-- ACTIVITY --
Copy every entry below exactly as it appears, leaving out the images.

DATA LISTING Block Start

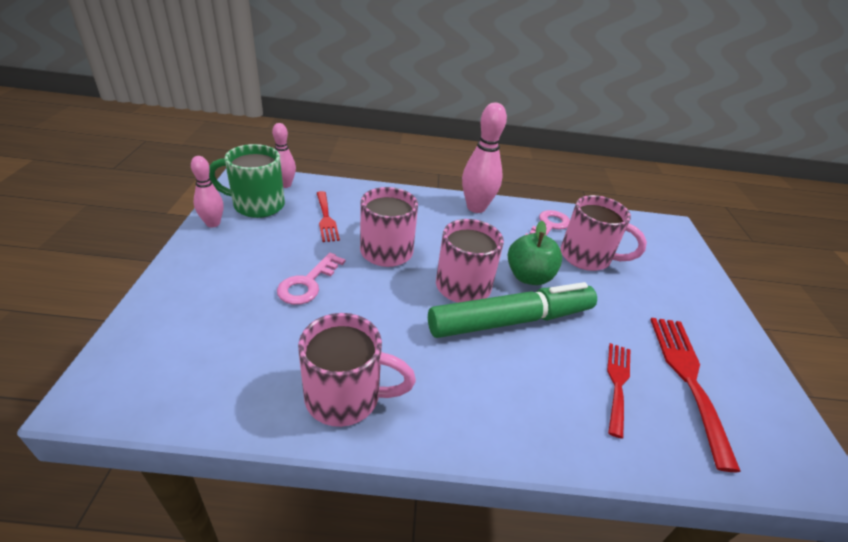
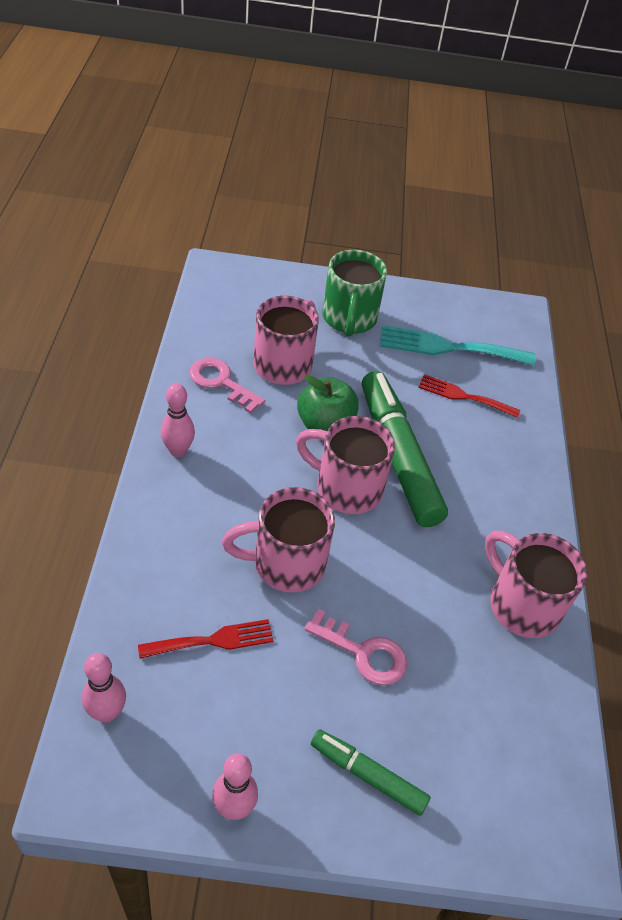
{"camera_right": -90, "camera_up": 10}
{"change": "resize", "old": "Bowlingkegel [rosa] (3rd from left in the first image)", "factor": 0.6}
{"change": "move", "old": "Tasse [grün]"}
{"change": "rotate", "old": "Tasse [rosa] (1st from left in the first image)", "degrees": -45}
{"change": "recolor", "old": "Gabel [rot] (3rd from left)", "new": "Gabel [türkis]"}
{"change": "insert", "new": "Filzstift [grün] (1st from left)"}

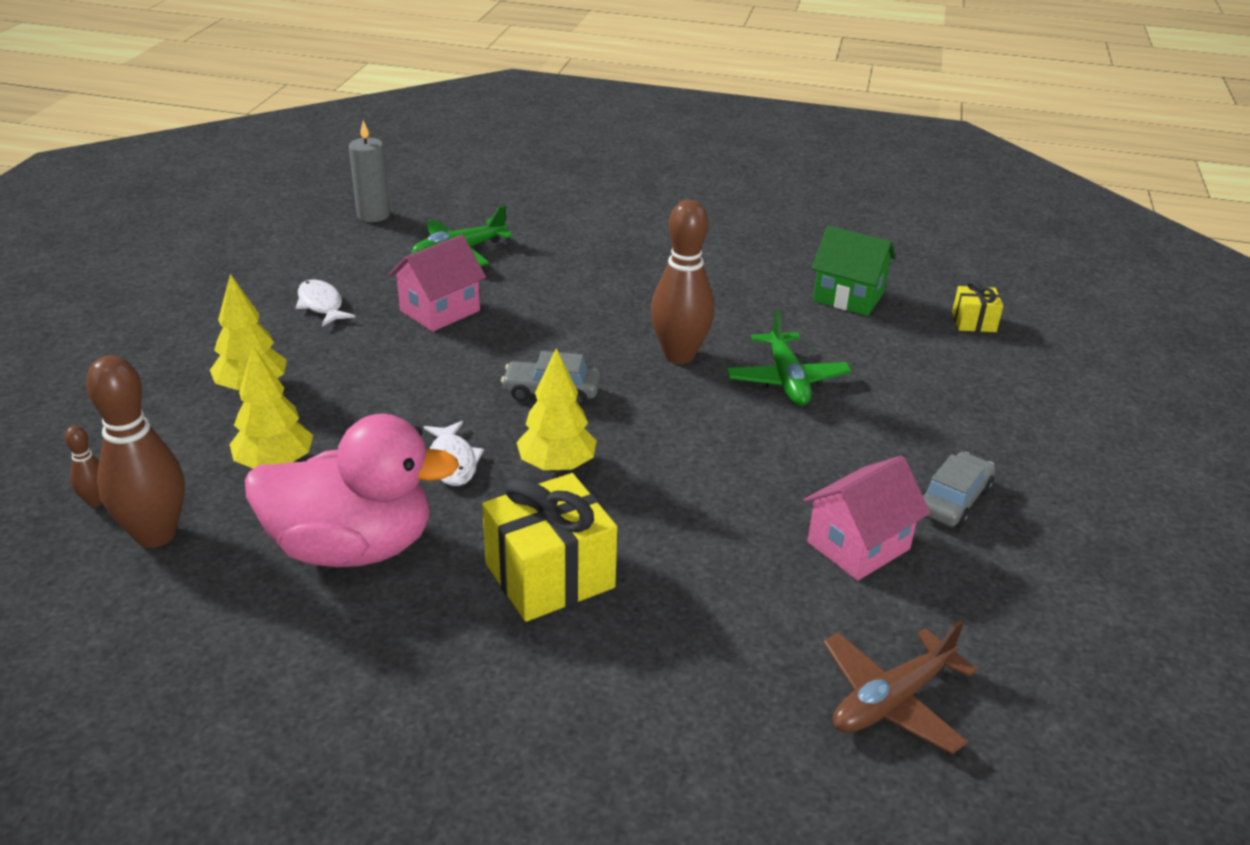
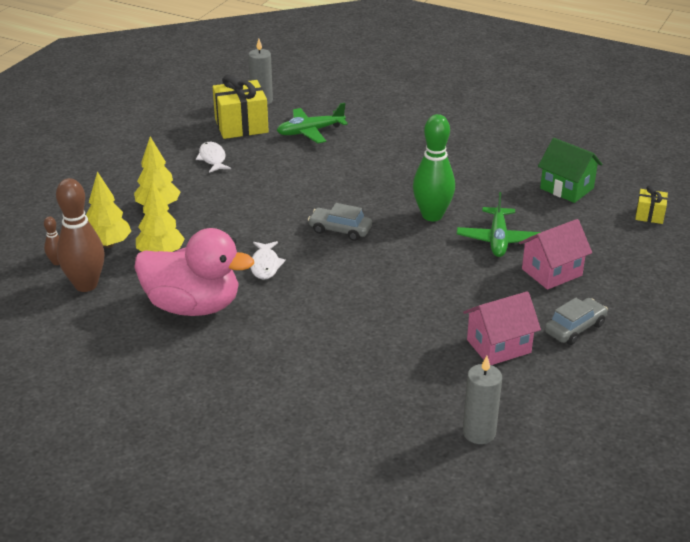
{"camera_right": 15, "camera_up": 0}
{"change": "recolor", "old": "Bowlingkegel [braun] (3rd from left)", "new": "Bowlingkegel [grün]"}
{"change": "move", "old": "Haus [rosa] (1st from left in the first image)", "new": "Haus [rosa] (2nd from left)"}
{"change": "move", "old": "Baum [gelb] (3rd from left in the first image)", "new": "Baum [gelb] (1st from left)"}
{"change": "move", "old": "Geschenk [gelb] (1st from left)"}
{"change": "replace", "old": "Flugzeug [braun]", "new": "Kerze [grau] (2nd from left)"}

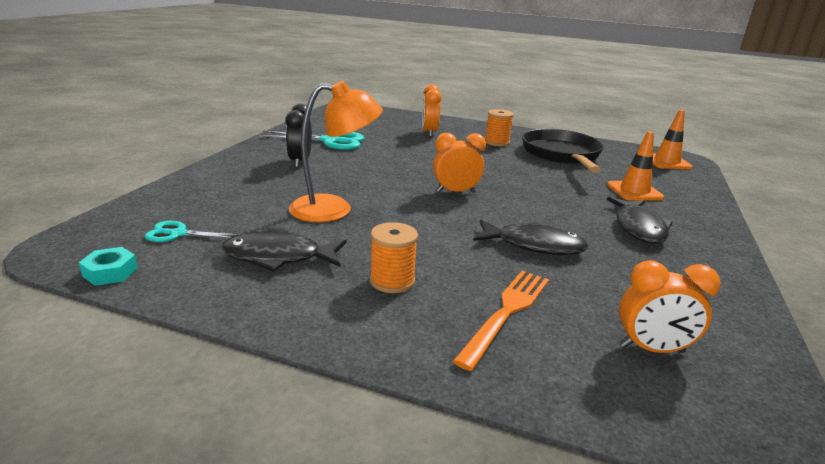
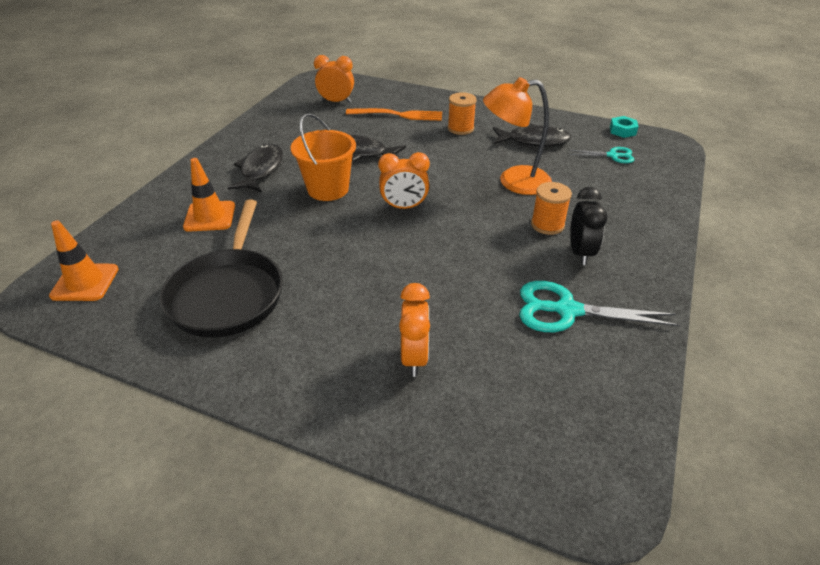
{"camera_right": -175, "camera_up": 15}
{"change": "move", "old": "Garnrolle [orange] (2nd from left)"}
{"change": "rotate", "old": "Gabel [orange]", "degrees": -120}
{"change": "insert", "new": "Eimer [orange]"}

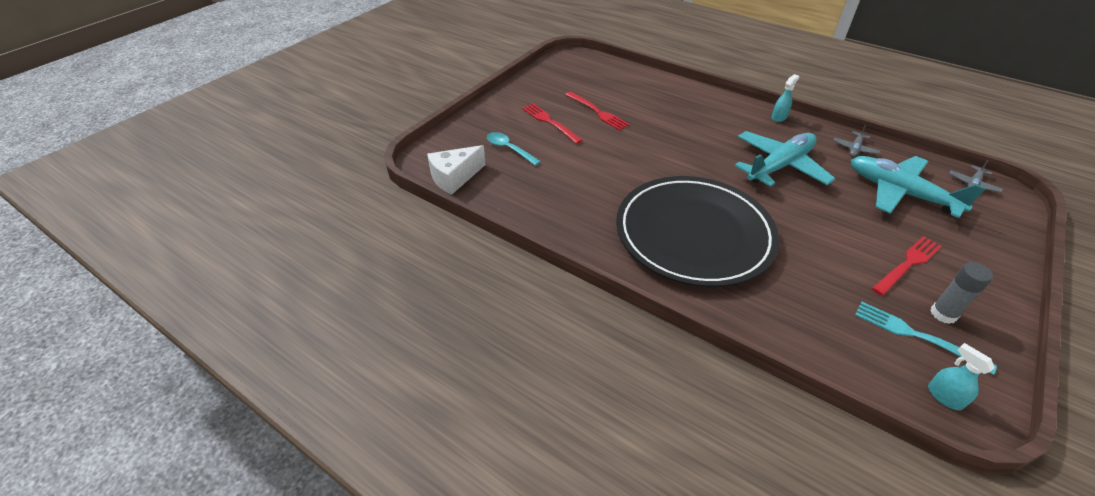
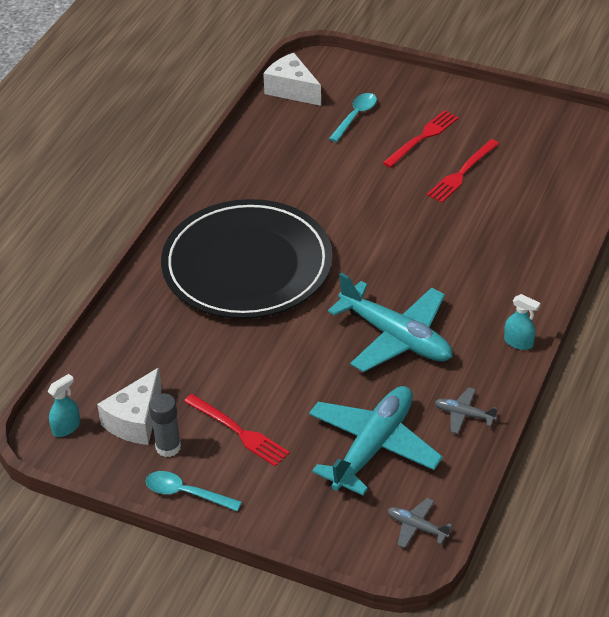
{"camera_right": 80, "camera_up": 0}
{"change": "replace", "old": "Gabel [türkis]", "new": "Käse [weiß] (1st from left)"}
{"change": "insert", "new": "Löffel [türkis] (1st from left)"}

DATA LISTING Block End

-- THE COMPLETED TASK --
{"camera_right": -90, "camera_up": 10}
{"change": "resize", "old": "Bowlingkegel [rosa] (3rd from left in the first image)", "factor": 0.6}
{"change": "move", "old": "Tasse [grün]"}
{"change": "rotate", "old": "Tasse [rosa] (1st from left in the first image)", "degrees": -45}
{"change": "recolor", "old": "Gabel [rot] (3rd from left)", "new": "Gabel [türkis]"}
{"change": "insert", "new": "Filzstift [grün] (1st from left)"}

{"camera_right": 15, "camera_up": 0}
{"change": "recolor", "old": "Bowlingkegel [braun] (3rd from left)", "new": "Bowlingkegel [grün]"}
{"change": "move", "old": "Haus [rosa] (1st from left in the first image)", "new": "Haus [rosa] (2nd from left)"}
{"change": "move", "old": "Baum [gelb] (3rd from left in the first image)", "new": "Baum [gelb] (1st from left)"}
{"change": "move", "old": "Geschenk [gelb] (1st from left)"}
{"change": "replace", "old": "Flugzeug [braun]", "new": "Kerze [grau] (2nd from left)"}

{"camera_right": -175, "camera_up": 15}
{"change": "move", "old": "Garnrolle [orange] (2nd from left)"}
{"change": "rotate", "old": "Gabel [orange]", "degrees": -120}
{"change": "insert", "new": "Eimer [orange]"}

{"camera_right": 80, "camera_up": 0}
{"change": "replace", "old": "Gabel [türkis]", "new": "Käse [weiß] (1st from left)"}
{"change": "insert", "new": "Löffel [türkis] (1st from left)"}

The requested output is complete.